WHAT TO DO –
The records that follow need to be printed exactly. Leave out each image.

━━━ PROVIDED RECORDS ━━━

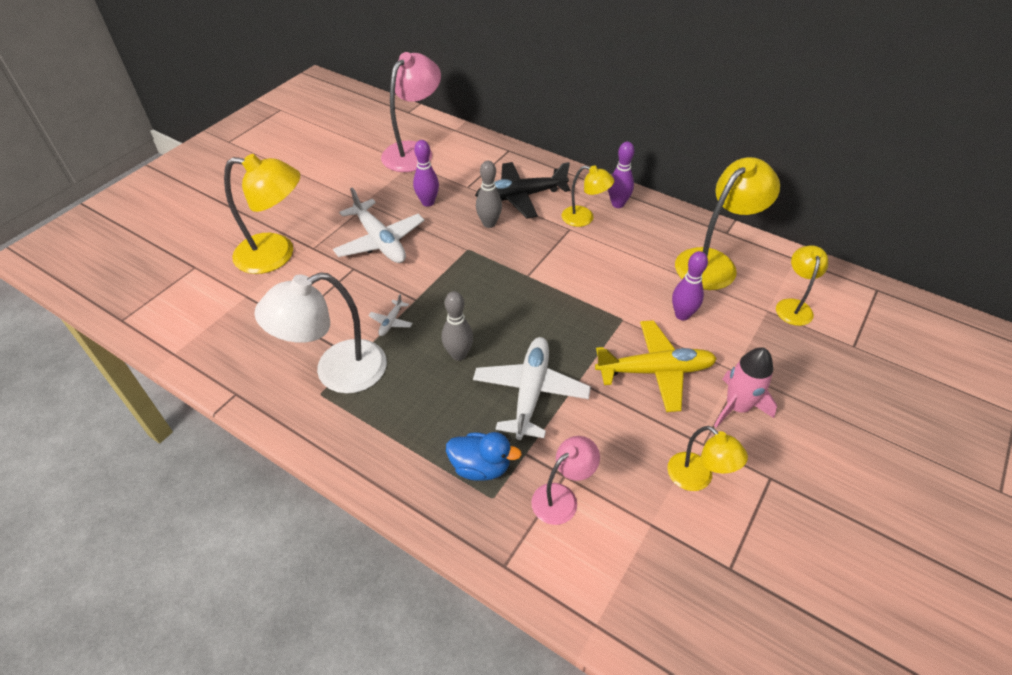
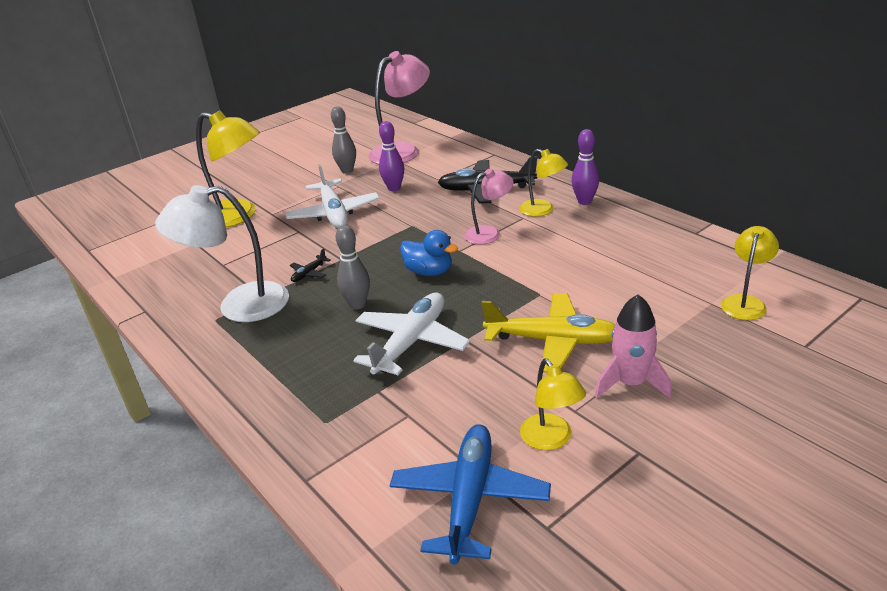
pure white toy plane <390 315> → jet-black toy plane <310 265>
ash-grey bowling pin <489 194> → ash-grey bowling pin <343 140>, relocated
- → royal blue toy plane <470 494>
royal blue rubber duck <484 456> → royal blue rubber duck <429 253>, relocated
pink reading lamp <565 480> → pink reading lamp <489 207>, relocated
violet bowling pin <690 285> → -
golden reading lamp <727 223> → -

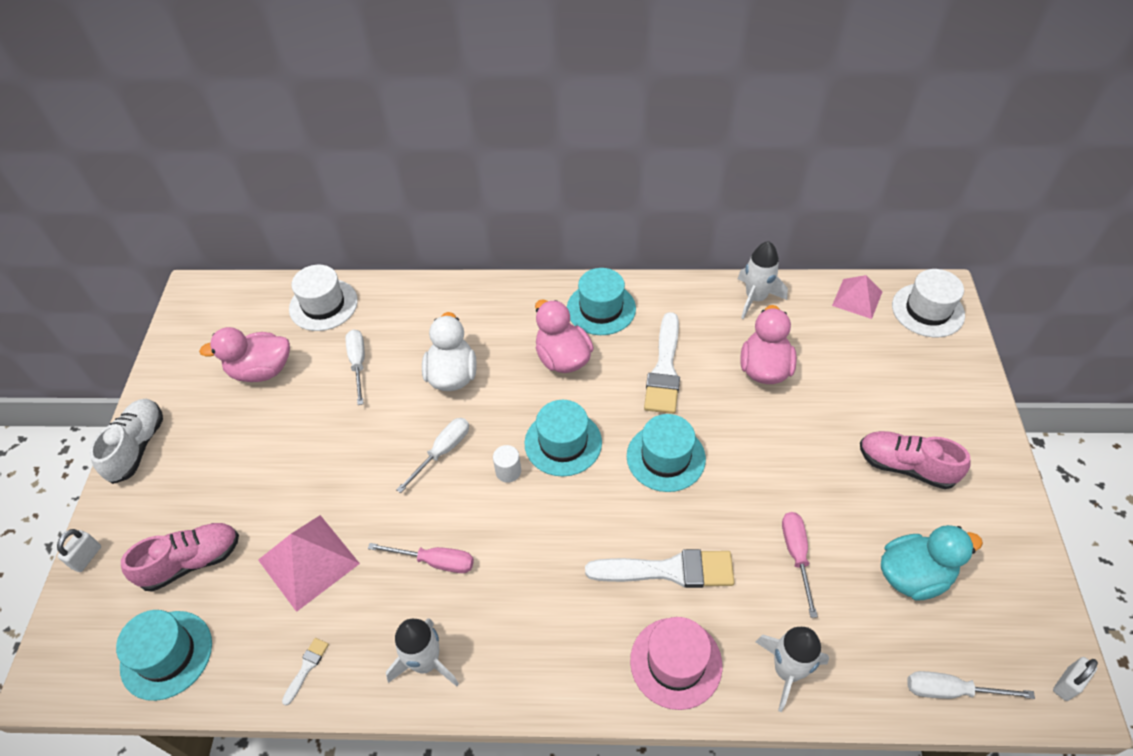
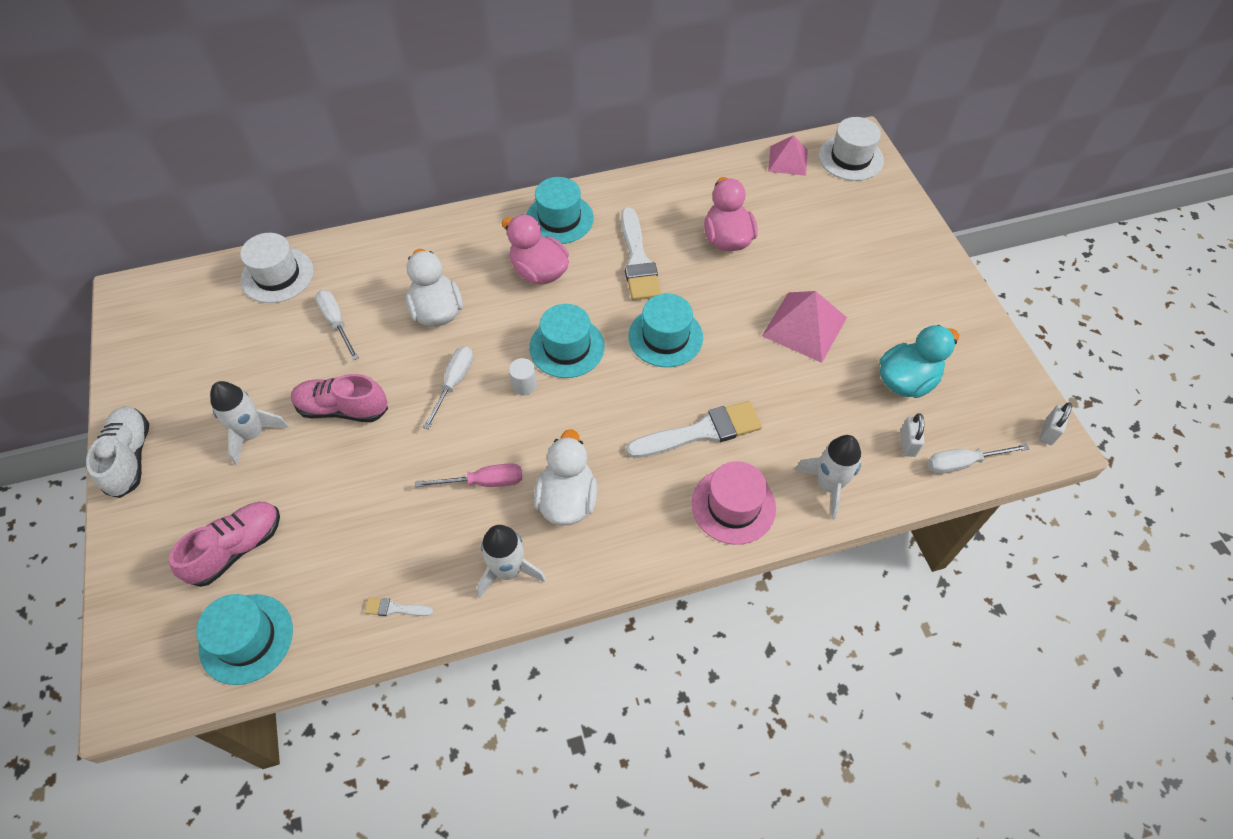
pure white rocket <763 280> → pure white rocket <249 423>, relocated
pink sneaker <915 460> → pink sneaker <339 398>, relocated
pure white paint brush <305 671> → pure white paint brush <398 607>, 90 degrees counterclockwise
- → pure white rubber duck <566 477>
pink pyramid shape <309 563> → pink pyramid shape <804 327>, relocated
pure white padlock <79 550> → pure white padlock <912 435>, relocated
pink rubber duck <244 354> → -
pink screwdriver <800 565> → -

━━━

SOLUTION TO THIS TASK –
pure white toy plane <390 315> → jet-black toy plane <310 265>
ash-grey bowling pin <489 194> → ash-grey bowling pin <343 140>, relocated
- → royal blue toy plane <470 494>
royal blue rubber duck <484 456> → royal blue rubber duck <429 253>, relocated
pink reading lamp <565 480> → pink reading lamp <489 207>, relocated
violet bowling pin <690 285> → -
golden reading lamp <727 223> → -

pure white rocket <763 280> → pure white rocket <249 423>, relocated
pink sneaker <915 460> → pink sneaker <339 398>, relocated
pure white paint brush <305 671> → pure white paint brush <398 607>, 90 degrees counterclockwise
- → pure white rubber duck <566 477>
pink pyramid shape <309 563> → pink pyramid shape <804 327>, relocated
pure white padlock <79 550> → pure white padlock <912 435>, relocated
pink rubber duck <244 354> → -
pink screwdriver <800 565> → -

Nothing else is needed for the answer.